WHAT IS REQUIRED: As you reproduce every line below, keep it exactly as written and leave out the images.

STORED DATA:
::::
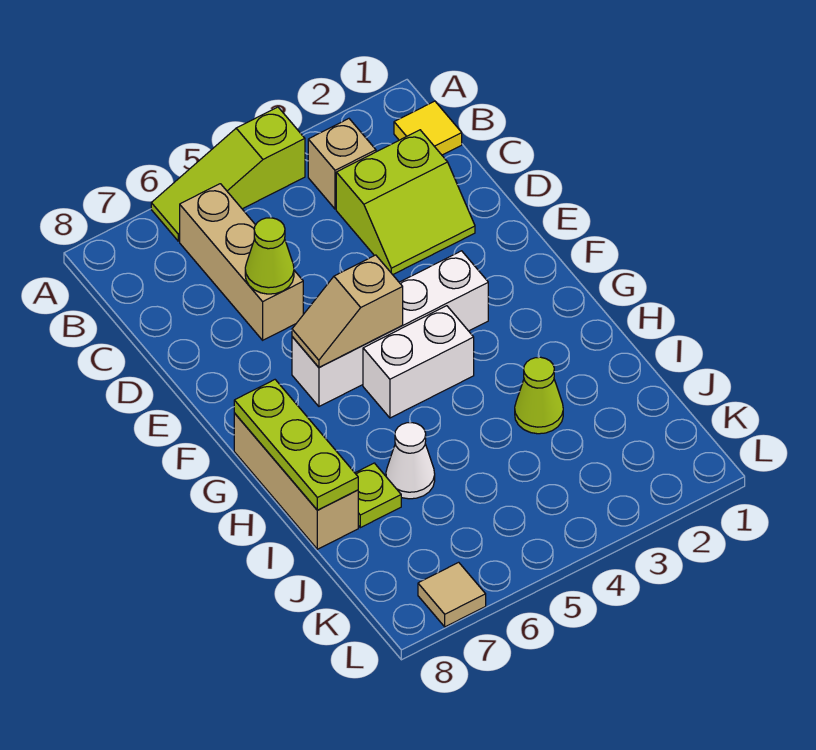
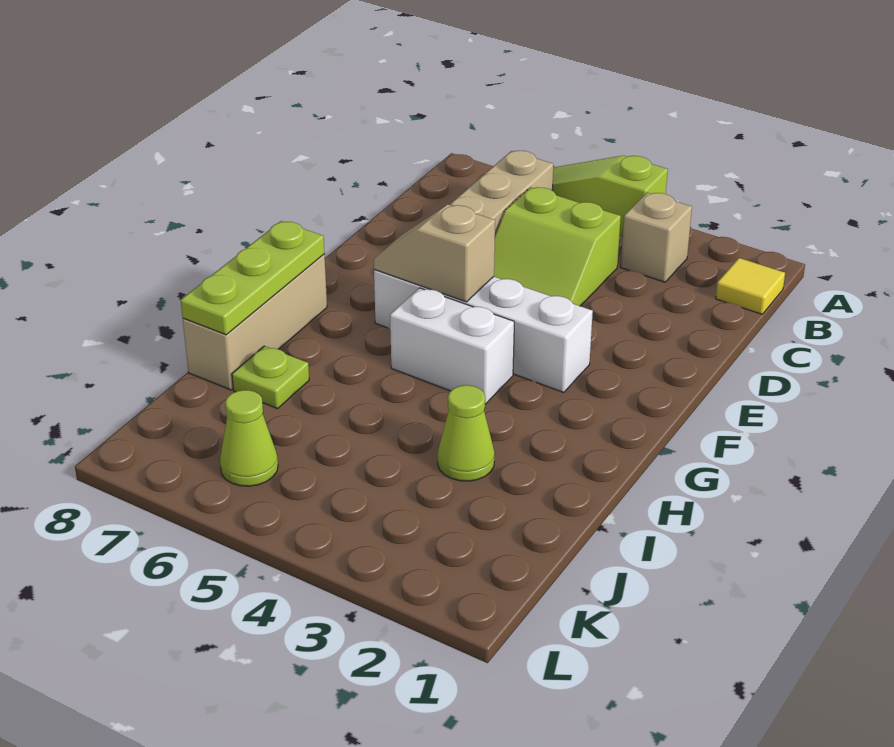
lime slope C2:D3 level 1 top C -> lime slope C4:D5 level 1 top C
lime cone D6 level 2 -> lime cone K6 level 1
white cone I6 level 1 -> none
tan tile L7 level 1 -> none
::::
ANSWER SECTION:
lime slope C2:D3 level 1 top C -> lime slope C4:D5 level 1 top C
lime cone D6 level 2 -> lime cone K6 level 1
white cone I6 level 1 -> none
tan tile L7 level 1 -> none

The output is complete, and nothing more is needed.